Stored data entries:
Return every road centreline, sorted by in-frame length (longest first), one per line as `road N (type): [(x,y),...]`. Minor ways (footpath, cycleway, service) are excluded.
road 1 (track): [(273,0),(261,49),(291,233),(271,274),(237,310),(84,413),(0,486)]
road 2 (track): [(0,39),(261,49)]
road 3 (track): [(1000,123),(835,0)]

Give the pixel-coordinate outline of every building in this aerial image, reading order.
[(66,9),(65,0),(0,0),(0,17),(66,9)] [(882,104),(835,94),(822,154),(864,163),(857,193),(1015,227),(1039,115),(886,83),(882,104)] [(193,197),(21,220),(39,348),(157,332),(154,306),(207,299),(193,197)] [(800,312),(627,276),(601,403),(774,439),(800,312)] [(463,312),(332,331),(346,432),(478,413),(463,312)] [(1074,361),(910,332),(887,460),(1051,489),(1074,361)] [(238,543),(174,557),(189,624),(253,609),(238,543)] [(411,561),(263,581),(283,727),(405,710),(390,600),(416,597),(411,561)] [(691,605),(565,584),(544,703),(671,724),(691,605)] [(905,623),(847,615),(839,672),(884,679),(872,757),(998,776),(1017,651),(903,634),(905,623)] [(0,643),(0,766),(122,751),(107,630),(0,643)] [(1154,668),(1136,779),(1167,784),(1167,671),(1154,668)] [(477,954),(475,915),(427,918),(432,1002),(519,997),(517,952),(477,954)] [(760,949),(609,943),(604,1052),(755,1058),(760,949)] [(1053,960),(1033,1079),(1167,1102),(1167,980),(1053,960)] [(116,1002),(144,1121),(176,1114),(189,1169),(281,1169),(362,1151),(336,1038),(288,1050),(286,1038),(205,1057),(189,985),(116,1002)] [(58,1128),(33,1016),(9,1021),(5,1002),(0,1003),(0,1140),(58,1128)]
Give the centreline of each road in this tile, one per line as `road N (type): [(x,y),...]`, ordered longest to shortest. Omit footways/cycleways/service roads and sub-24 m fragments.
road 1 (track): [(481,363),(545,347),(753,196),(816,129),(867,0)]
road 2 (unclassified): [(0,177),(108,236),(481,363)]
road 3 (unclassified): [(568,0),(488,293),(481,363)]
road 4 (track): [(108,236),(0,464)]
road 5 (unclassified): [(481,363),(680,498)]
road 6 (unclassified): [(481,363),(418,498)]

Work to complete: Give every entry again, exactly as it reads.

Task response:
Return every road centreline, sorted by in-frame length (longest first), one per line as `road N (type): [(x,y),...]`. Minor ways (footpath, cycleway, service) are excluded.
road 1 (track): [(273,0),(261,49),(291,233),(271,274),(237,310),(84,413),(0,486)]
road 2 (track): [(0,39),(261,49)]
road 3 (track): [(1000,123),(835,0)]

Give the pixel-coordinate outline of every building in this aerial image, reading order.
[(66,9),(65,0),(0,0),(0,17),(66,9)] [(882,104),(835,94),(822,154),(864,163),(857,193),(1015,227),(1039,115),(886,83),(882,104)] [(193,197),(21,220),(39,348),(157,332),(154,306),(207,299),(193,197)] [(800,312),(627,276),(601,403),(774,439),(800,312)] [(463,312),(332,331),(346,432),(478,413),(463,312)] [(1074,361),(910,332),(887,460),(1051,489),(1074,361)] [(238,543),(174,557),(189,624),(253,609),(238,543)] [(411,561),(263,581),(283,727),(405,710),(390,600),(416,597),(411,561)] [(691,605),(565,584),(544,703),(671,724),(691,605)] [(905,623),(847,615),(839,672),(884,679),(872,757),(998,776),(1017,651),(903,634),(905,623)] [(0,643),(0,766),(122,751),(107,630),(0,643)] [(1154,668),(1136,779),(1167,784),(1167,671),(1154,668)] [(477,954),(475,915),(427,918),(432,1002),(519,997),(517,952),(477,954)] [(760,949),(609,943),(604,1052),(755,1058),(760,949)] [(1053,960),(1033,1079),(1167,1102),(1167,980),(1053,960)] [(116,1002),(144,1121),(176,1114),(189,1169),(281,1169),(362,1151),(336,1038),(288,1050),(286,1038),(205,1057),(189,985),(116,1002)] [(58,1128),(33,1016),(9,1021),(5,1002),(0,1003),(0,1140),(58,1128)]
Give the centreline of each road in this tile, one per line as `road N (type): [(x,y),...]`, ordered longest to shortest. Omit footways/cycleways/service roads and sub-24 m fragments.
road 1 (track): [(481,363),(545,347),(753,196),(816,129),(867,0)]
road 2 (unclassified): [(0,177),(108,236),(481,363)]
road 3 (unclassified): [(568,0),(488,293),(481,363)]
road 4 (track): [(108,236),(0,464)]
road 5 (unclassified): [(481,363),(680,498)]
road 6 (unclassified): [(481,363),(418,498)]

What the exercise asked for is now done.